[Material to process — start]

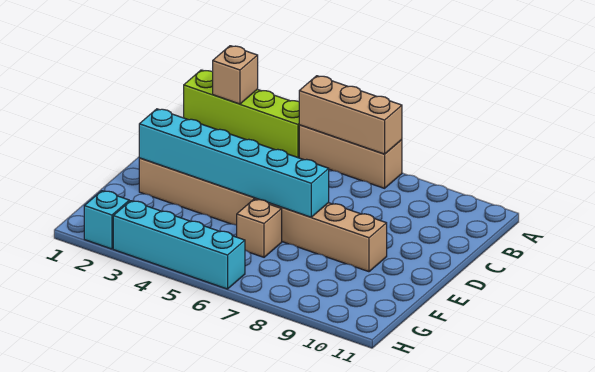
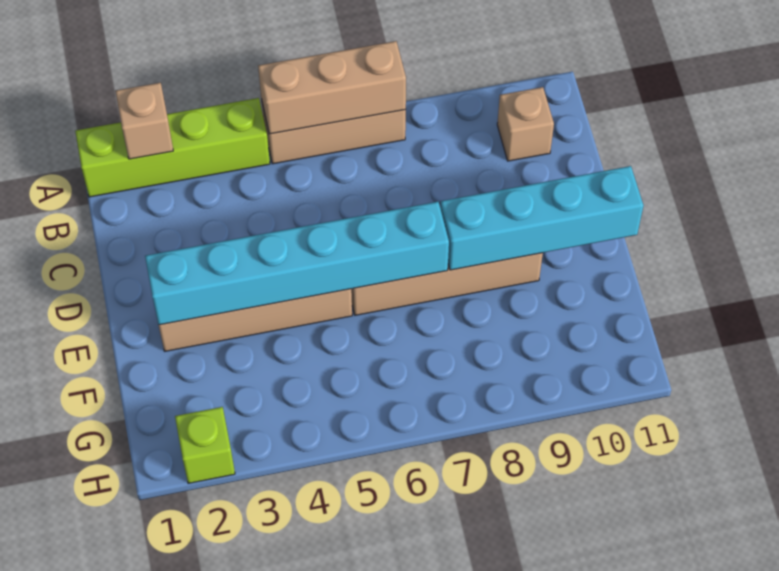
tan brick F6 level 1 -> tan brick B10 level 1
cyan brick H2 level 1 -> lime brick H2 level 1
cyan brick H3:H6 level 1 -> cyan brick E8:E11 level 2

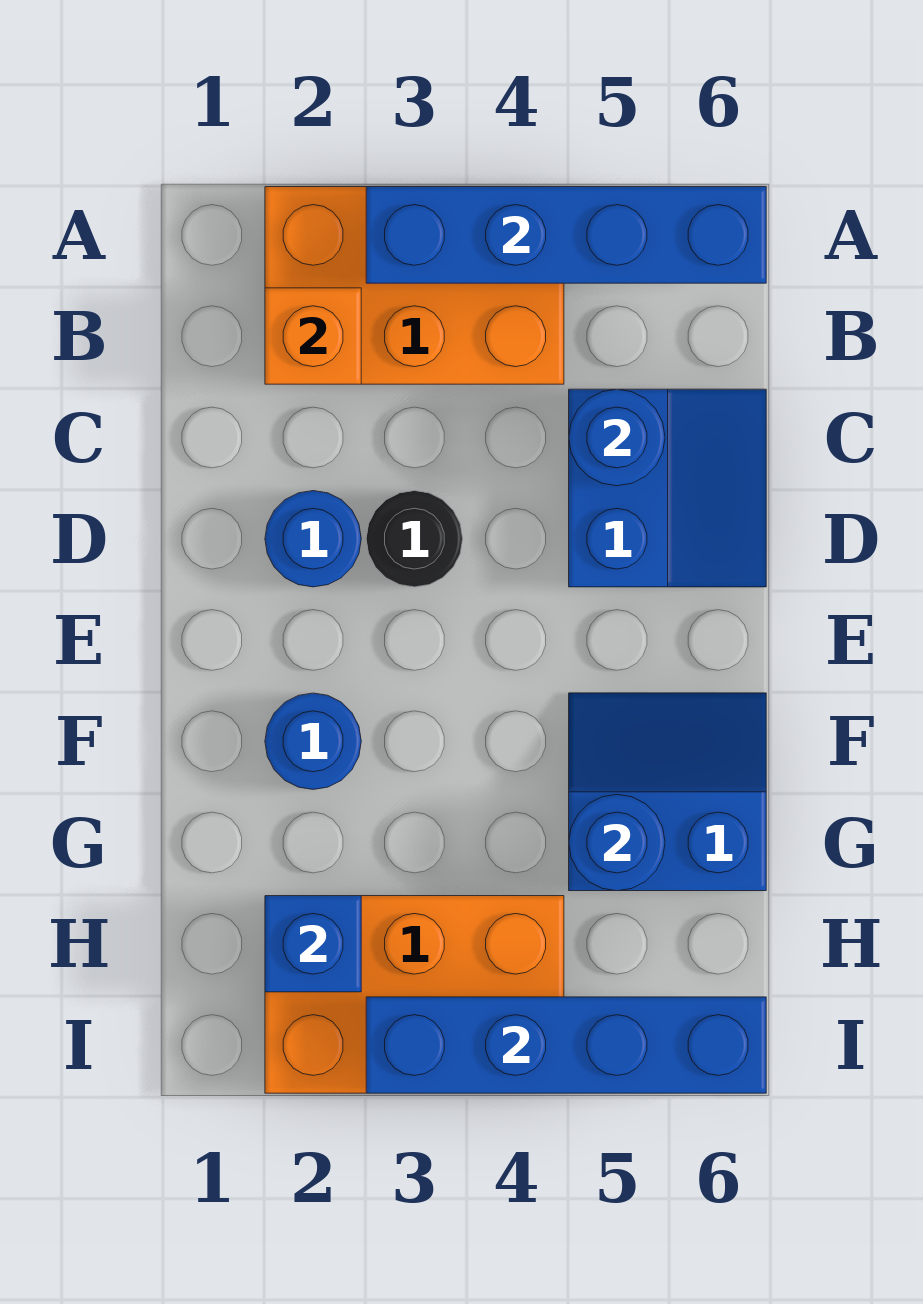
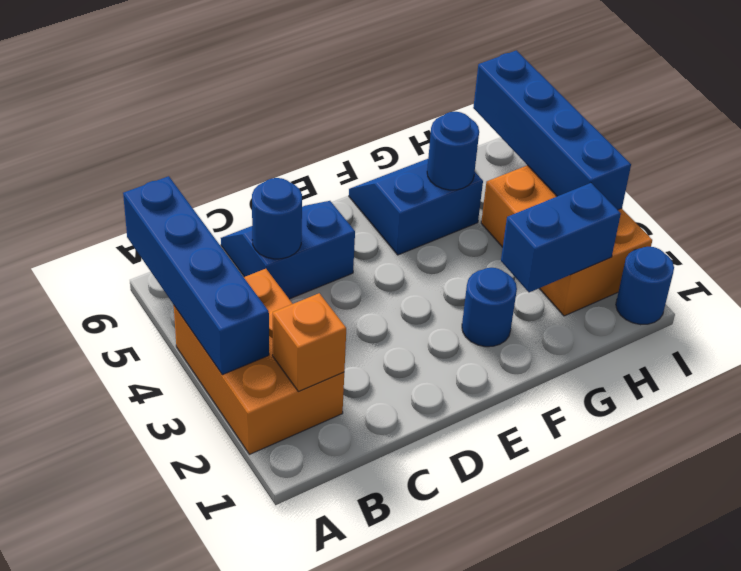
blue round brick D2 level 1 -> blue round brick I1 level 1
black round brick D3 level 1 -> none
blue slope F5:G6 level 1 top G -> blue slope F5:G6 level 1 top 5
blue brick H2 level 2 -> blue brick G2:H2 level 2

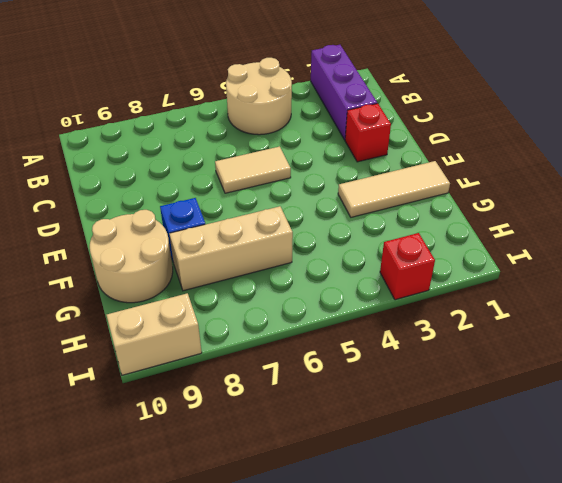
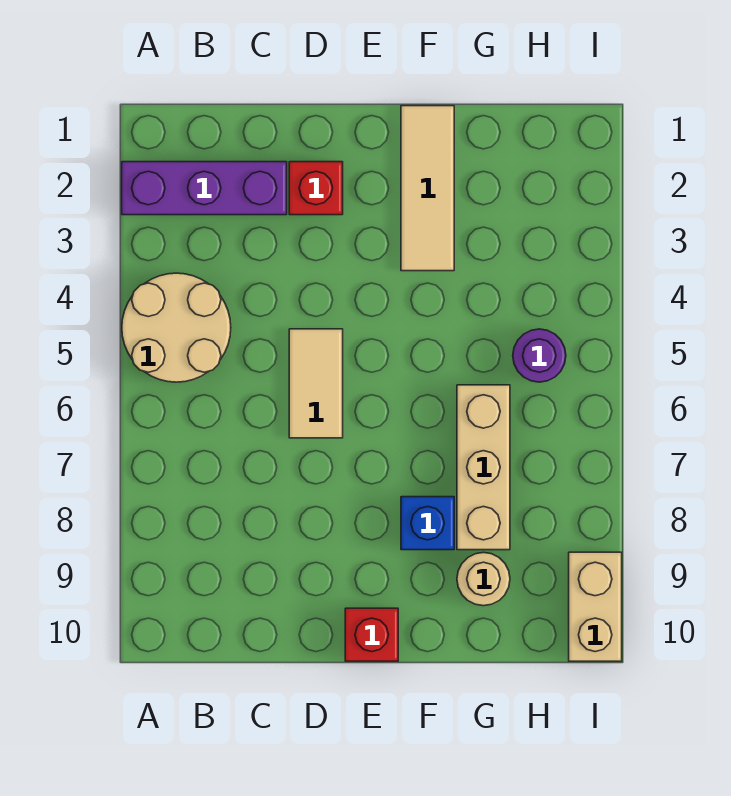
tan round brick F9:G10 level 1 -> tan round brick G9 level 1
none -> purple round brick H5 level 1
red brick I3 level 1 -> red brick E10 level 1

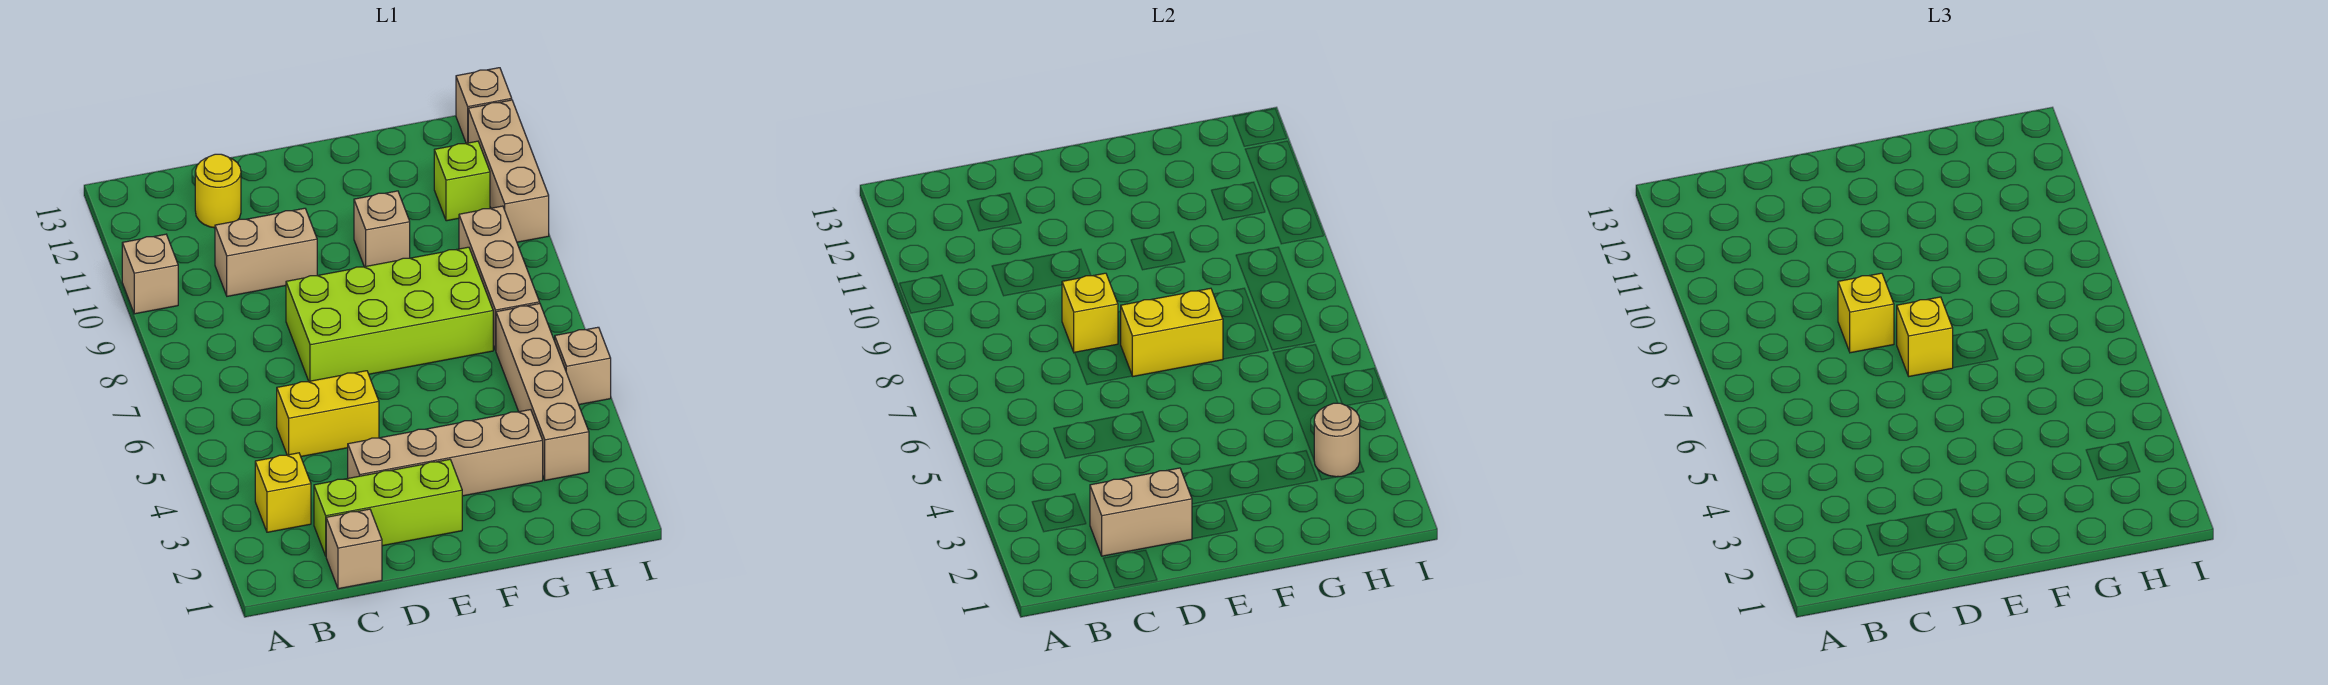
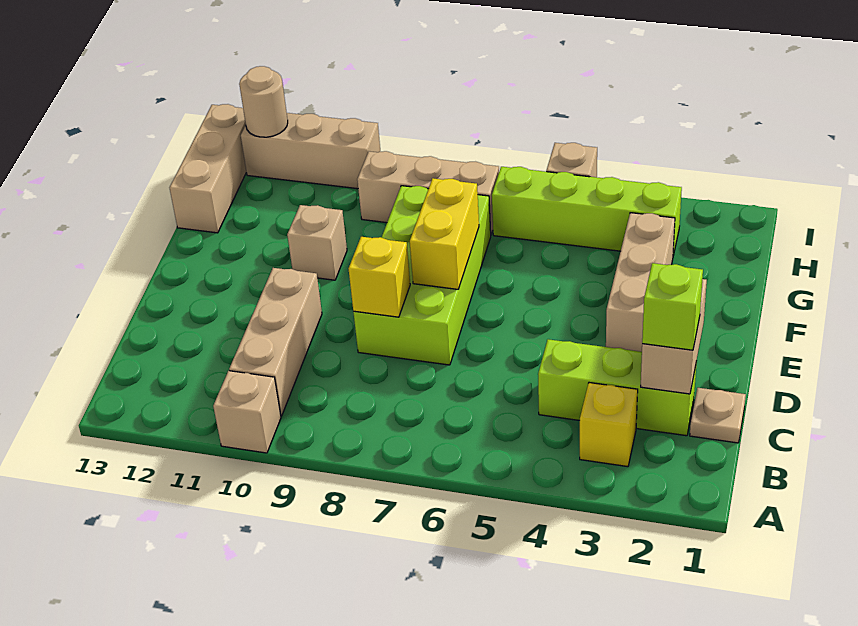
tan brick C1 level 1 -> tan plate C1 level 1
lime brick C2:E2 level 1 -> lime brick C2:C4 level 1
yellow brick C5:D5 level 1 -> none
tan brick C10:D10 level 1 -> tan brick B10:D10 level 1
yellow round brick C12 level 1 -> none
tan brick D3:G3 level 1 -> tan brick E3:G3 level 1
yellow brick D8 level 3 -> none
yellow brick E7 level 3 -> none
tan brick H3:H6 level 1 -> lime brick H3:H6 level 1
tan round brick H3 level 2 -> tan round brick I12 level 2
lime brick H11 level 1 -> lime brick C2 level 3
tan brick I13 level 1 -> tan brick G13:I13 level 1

[Material to process — finish]

Aim of the exercise: Taking the line with "lime brick C2:E2" as the first and the line with "lime brick H11" as the last, retype that stretch of the data above exactly, with no other lines.

Answer box:
lime brick C2:E2 level 1 -> lime brick C2:C4 level 1
yellow brick C5:D5 level 1 -> none
tan brick C10:D10 level 1 -> tan brick B10:D10 level 1
yellow round brick C12 level 1 -> none
tan brick D3:G3 level 1 -> tan brick E3:G3 level 1
yellow brick D8 level 3 -> none
yellow brick E7 level 3 -> none
tan brick H3:H6 level 1 -> lime brick H3:H6 level 1
tan round brick H3 level 2 -> tan round brick I12 level 2
lime brick H11 level 1 -> lime brick C2 level 3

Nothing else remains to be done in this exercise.